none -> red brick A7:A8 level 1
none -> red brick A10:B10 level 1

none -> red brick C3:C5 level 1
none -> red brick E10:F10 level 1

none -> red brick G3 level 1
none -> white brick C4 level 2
==
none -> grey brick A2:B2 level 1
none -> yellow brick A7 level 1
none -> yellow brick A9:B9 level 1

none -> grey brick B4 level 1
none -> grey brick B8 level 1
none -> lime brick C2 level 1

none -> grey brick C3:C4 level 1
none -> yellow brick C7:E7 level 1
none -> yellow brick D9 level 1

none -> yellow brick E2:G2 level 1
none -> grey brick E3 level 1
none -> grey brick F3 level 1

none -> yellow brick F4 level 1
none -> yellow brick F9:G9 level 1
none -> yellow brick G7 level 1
--
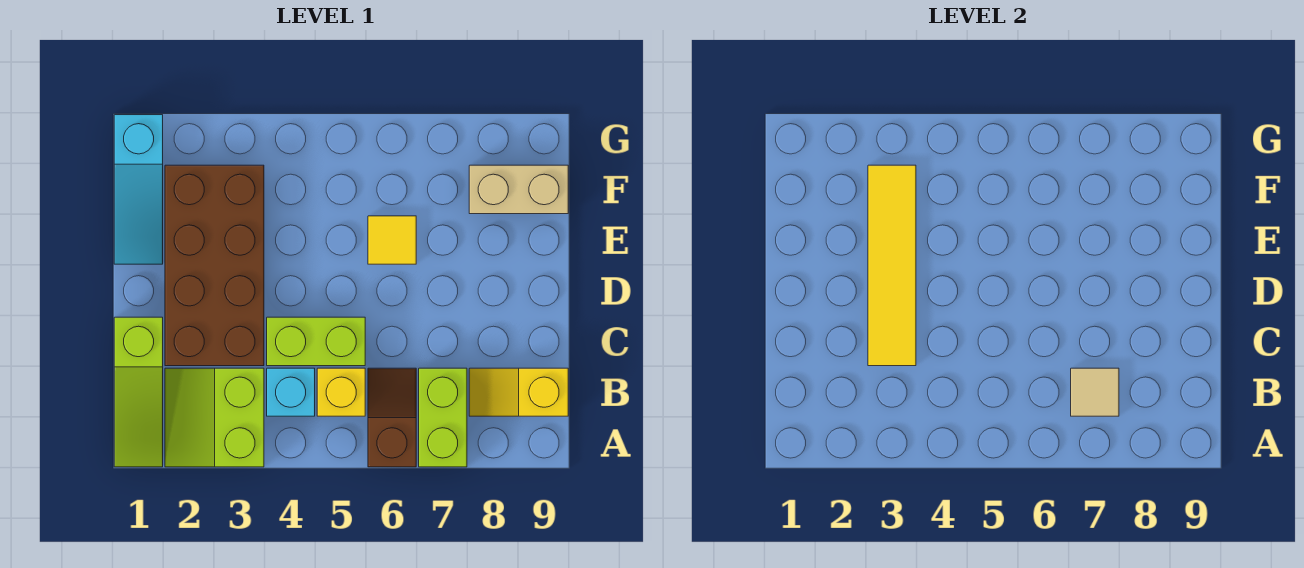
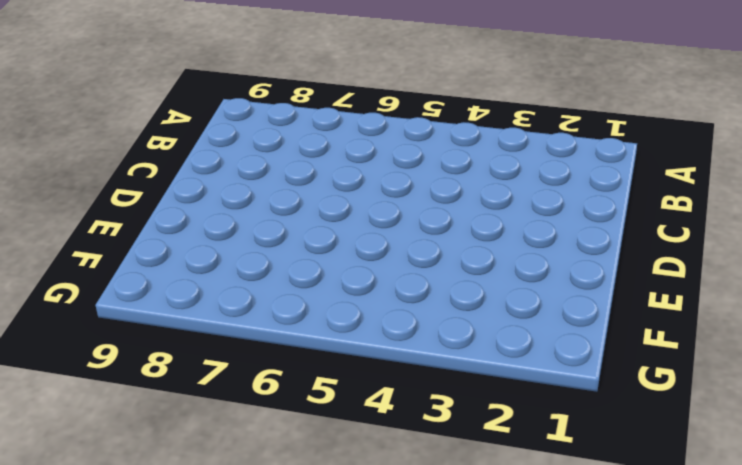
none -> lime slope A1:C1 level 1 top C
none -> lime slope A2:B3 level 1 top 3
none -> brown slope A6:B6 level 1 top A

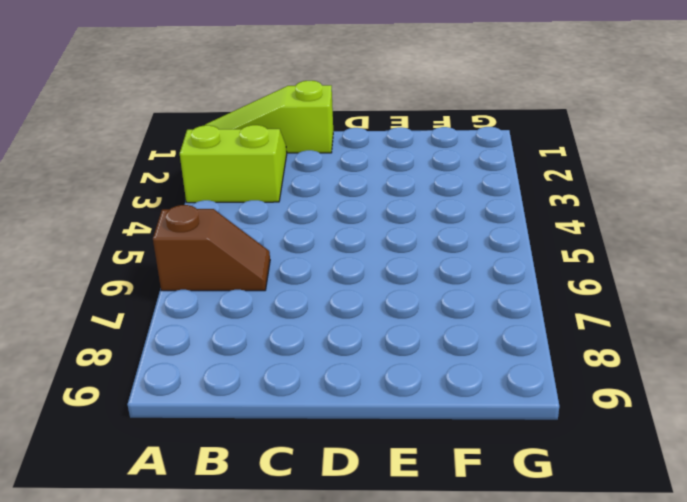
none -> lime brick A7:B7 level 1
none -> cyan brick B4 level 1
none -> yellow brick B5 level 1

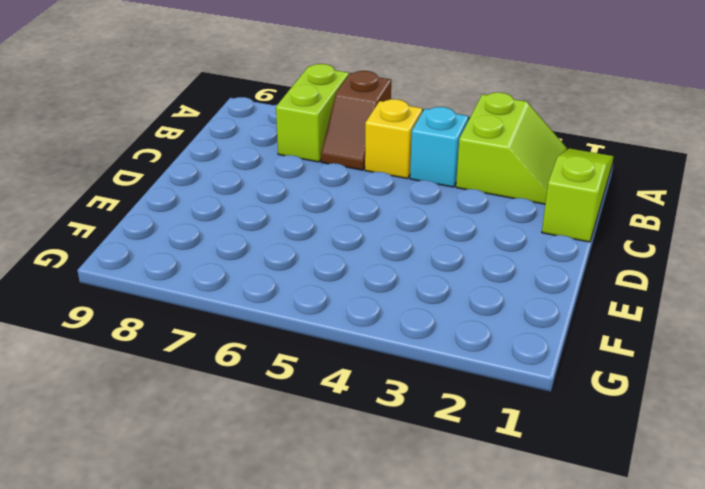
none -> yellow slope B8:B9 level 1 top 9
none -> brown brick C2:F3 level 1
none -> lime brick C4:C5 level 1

*Exercise description:*
Above are some records; quote exactly and only the lines that begin at the line containing "none -> lime brick A7:B7 level 1" and stop after the line containing "none -> lime brick C4:C5 level 1", leaving out the pictures.

*Written reply:*
none -> lime brick A7:B7 level 1
none -> cyan brick B4 level 1
none -> yellow brick B5 level 1

none -> yellow slope B8:B9 level 1 top 9
none -> brown brick C2:F3 level 1
none -> lime brick C4:C5 level 1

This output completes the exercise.